* **Given records**

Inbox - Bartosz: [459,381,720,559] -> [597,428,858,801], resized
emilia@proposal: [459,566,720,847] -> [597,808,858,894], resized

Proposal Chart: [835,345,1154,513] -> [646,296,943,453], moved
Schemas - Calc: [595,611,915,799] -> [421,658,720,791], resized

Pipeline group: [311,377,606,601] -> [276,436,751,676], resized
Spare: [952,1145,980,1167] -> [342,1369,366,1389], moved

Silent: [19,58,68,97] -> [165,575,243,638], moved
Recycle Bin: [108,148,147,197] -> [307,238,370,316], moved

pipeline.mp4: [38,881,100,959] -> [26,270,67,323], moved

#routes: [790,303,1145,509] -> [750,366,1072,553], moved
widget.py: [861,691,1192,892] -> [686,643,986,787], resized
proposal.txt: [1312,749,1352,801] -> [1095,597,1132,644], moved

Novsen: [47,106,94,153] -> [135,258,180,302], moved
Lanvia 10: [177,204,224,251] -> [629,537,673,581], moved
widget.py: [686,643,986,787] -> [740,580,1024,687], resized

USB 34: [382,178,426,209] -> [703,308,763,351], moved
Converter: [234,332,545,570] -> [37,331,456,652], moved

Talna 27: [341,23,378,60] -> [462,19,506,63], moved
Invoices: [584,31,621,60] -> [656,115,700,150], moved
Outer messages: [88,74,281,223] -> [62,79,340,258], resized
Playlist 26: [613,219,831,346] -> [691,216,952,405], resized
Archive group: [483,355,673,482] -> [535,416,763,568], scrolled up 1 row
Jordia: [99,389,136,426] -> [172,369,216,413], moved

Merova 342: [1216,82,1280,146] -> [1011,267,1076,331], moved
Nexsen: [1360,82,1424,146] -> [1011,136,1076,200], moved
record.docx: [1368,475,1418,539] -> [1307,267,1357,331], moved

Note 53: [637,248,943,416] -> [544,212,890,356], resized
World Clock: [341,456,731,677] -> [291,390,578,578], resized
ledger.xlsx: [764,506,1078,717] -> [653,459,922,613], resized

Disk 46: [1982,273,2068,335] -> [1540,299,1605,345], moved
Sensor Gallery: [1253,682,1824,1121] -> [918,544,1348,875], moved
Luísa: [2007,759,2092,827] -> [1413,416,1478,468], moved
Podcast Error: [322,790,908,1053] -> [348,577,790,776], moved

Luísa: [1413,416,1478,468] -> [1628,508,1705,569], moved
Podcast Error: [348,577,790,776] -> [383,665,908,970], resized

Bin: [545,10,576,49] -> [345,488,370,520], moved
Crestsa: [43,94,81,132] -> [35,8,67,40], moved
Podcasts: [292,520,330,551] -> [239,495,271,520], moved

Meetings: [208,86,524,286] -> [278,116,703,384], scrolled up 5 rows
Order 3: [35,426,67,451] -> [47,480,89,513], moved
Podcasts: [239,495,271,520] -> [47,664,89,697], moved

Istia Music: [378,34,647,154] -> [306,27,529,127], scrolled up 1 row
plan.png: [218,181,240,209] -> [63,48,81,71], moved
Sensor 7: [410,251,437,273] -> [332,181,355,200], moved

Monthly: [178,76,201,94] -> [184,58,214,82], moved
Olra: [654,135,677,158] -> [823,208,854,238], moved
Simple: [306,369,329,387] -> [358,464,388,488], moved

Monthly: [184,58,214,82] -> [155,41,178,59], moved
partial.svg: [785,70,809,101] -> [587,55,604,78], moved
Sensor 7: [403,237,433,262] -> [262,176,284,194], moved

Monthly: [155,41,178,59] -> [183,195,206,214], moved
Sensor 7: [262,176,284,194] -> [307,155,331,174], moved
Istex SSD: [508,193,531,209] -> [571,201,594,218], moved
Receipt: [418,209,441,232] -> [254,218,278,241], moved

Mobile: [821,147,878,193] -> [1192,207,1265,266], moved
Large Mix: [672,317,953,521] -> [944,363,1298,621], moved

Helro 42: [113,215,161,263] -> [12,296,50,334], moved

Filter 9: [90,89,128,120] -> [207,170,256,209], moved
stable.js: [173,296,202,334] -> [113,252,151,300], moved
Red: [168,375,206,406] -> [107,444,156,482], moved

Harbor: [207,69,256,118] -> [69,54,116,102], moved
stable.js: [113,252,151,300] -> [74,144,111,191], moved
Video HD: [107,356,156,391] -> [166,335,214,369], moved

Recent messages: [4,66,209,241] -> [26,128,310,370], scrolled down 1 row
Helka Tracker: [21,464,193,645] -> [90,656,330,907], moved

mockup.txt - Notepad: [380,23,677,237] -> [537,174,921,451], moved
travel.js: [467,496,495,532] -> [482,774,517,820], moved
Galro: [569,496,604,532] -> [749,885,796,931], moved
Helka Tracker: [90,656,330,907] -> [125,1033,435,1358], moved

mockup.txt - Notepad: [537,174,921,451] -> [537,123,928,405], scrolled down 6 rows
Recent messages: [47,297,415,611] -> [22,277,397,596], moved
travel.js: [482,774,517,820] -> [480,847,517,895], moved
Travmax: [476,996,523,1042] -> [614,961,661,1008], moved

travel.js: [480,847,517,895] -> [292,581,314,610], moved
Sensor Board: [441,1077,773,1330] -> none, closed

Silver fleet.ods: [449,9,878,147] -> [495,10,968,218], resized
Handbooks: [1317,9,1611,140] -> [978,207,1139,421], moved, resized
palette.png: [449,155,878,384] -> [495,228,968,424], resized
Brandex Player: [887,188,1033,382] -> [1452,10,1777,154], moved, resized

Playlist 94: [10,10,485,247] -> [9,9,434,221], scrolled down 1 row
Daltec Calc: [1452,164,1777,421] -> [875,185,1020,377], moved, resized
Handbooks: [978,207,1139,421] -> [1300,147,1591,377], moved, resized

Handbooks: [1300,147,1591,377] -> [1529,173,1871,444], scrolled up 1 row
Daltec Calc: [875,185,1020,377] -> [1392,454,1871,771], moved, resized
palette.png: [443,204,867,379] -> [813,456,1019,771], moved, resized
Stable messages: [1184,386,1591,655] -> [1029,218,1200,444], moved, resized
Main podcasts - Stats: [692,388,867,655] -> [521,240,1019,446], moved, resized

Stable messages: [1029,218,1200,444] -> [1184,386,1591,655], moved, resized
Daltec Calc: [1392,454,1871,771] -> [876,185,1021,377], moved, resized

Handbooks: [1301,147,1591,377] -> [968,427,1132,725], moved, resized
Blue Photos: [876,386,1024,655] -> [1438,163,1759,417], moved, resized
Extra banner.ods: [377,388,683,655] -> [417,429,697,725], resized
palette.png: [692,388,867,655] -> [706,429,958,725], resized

* **Work to complete**
Tell how many lines in the data contain the word "palette", answering with that number and no other text.

* **Answer for the task**
3